Assignment
Write out the listing from the line with "PIR pin OUT: D4 -> TX" to the line with "SERVO pin PWM: TX -> D12", both lines included, exactly and nothing beyond. Leave pictures out.

══ Data to process ══

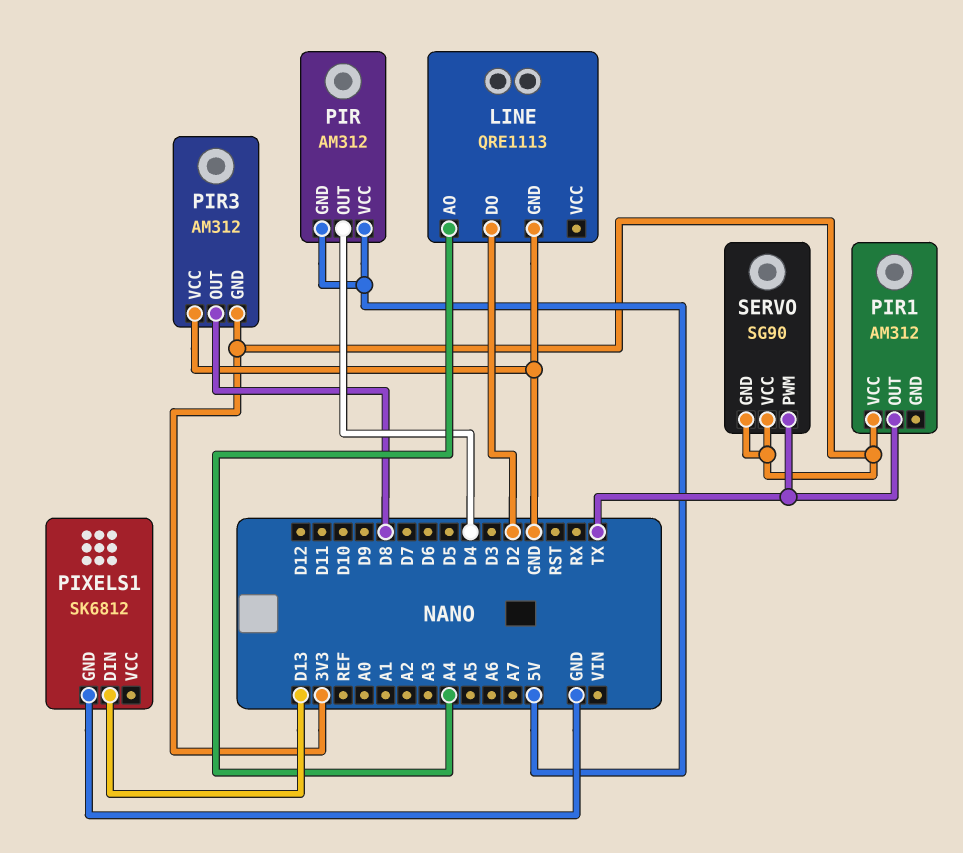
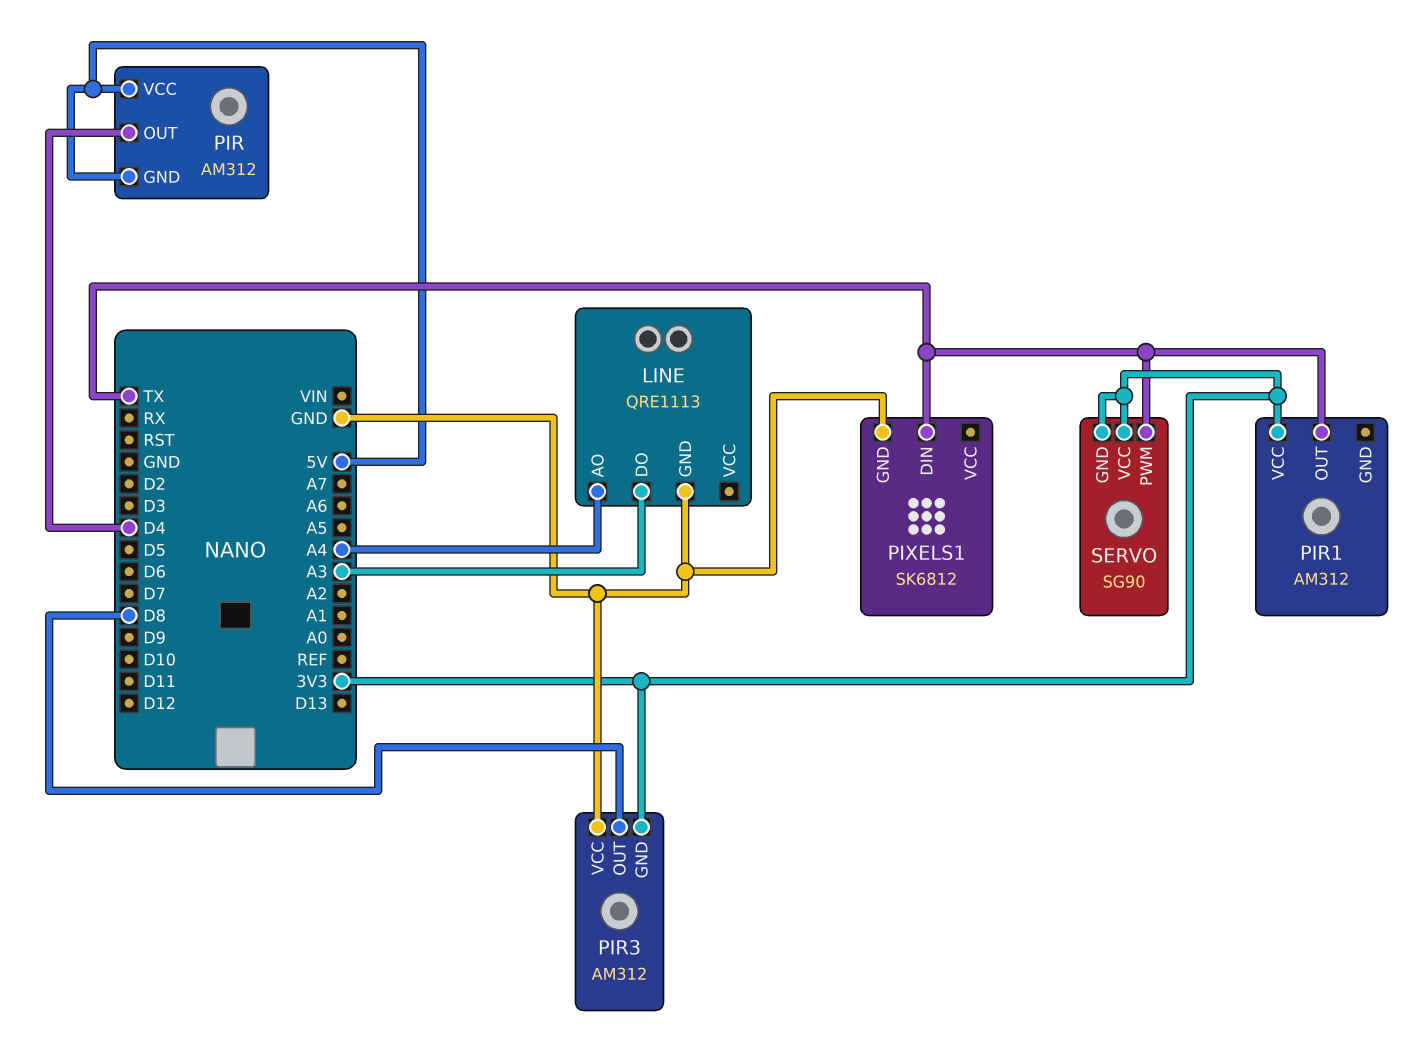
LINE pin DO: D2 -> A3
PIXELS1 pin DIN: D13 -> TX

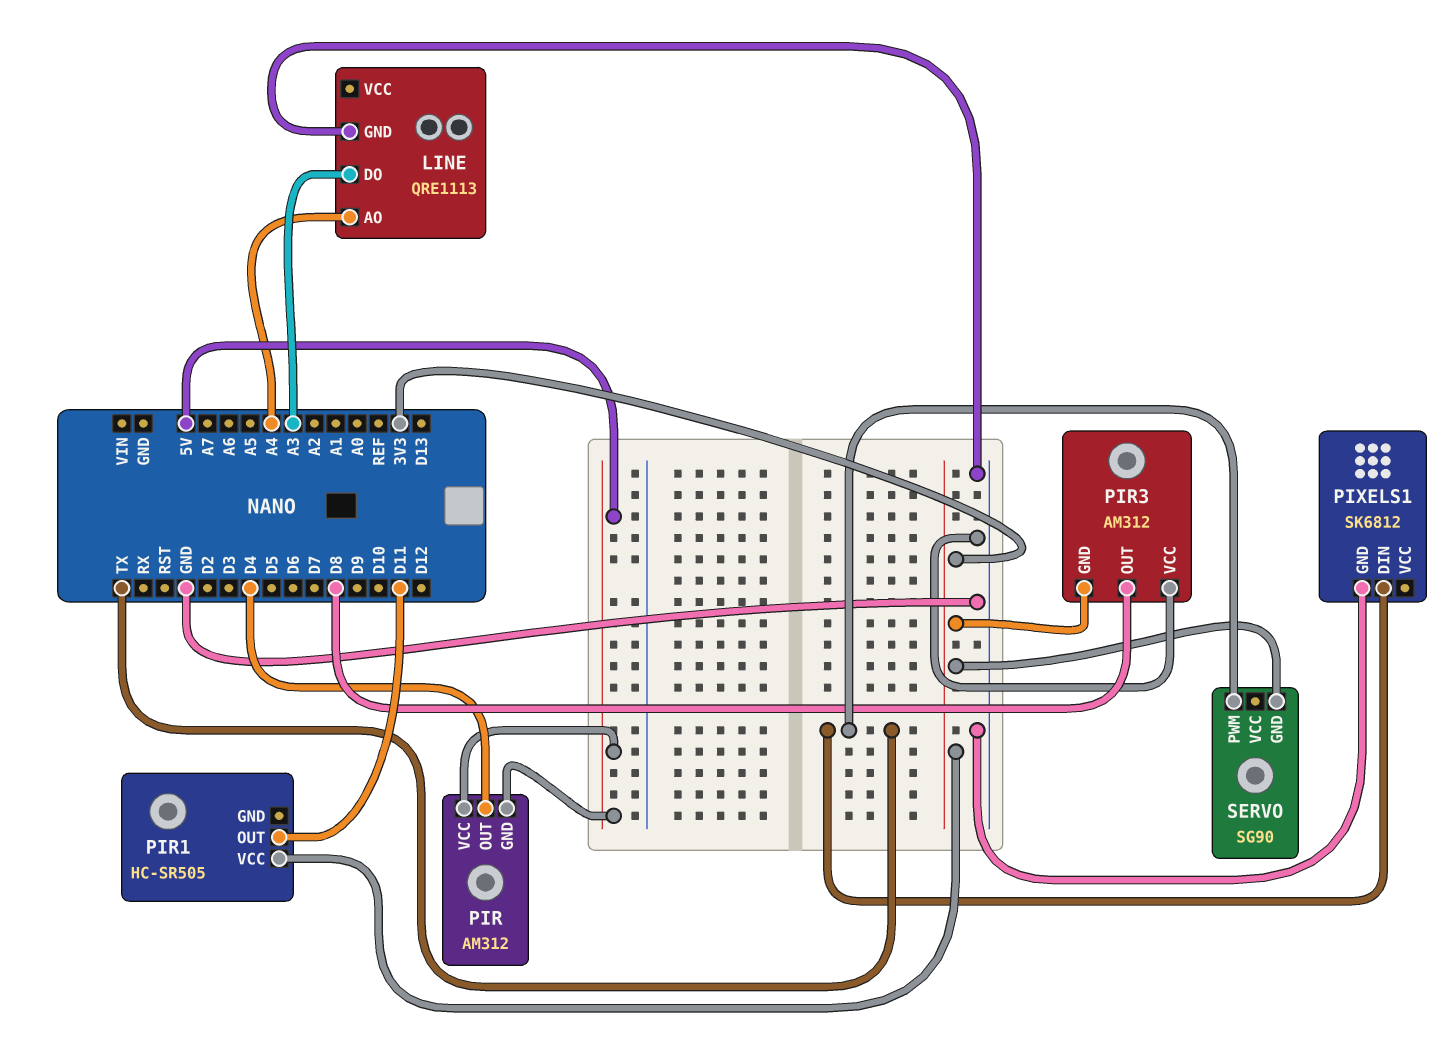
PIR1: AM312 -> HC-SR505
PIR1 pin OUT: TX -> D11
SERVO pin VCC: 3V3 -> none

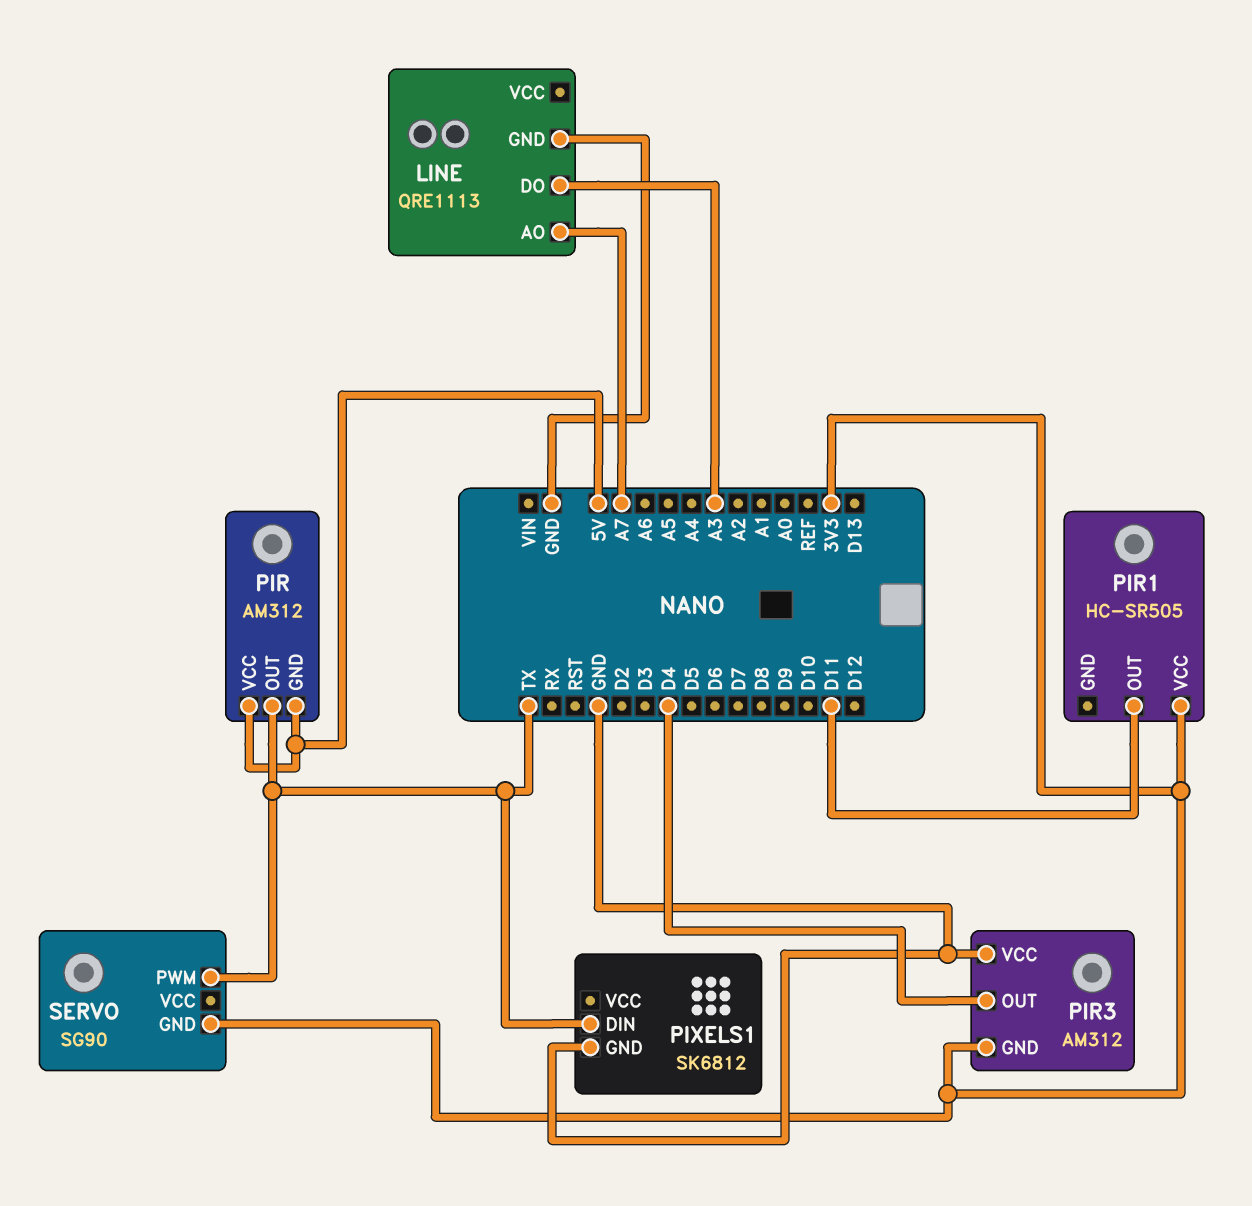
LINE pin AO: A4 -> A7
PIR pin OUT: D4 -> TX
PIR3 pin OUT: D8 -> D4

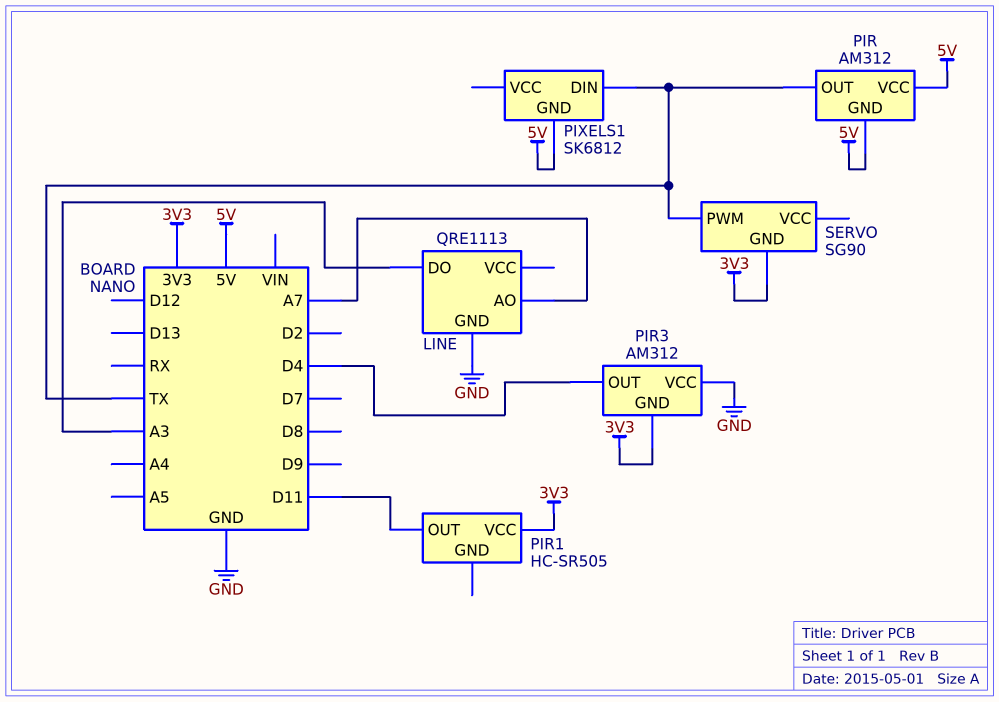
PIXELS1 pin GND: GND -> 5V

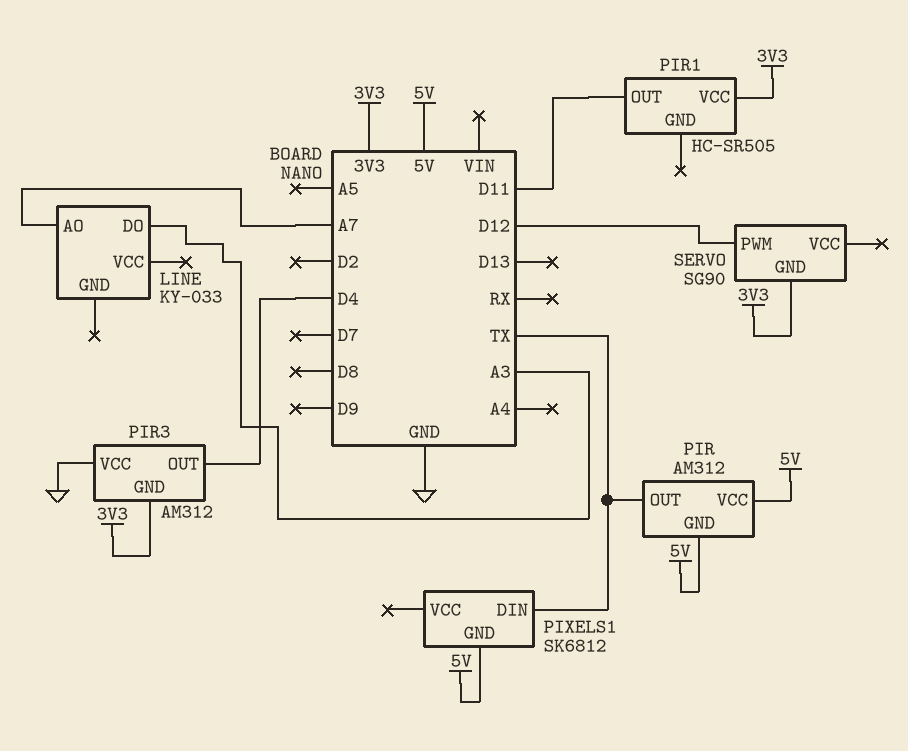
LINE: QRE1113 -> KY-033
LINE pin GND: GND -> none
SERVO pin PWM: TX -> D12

═══
══ Data to process ══

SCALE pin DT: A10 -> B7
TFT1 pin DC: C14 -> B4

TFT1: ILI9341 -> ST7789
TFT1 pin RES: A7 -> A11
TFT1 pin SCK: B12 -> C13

═══

Expected output
PIR pin OUT: D4 -> TX
PIR3 pin OUT: D8 -> D4

PIXELS1 pin GND: GND -> 5V

LINE: QRE1113 -> KY-033
LINE pin GND: GND -> none
SERVO pin PWM: TX -> D12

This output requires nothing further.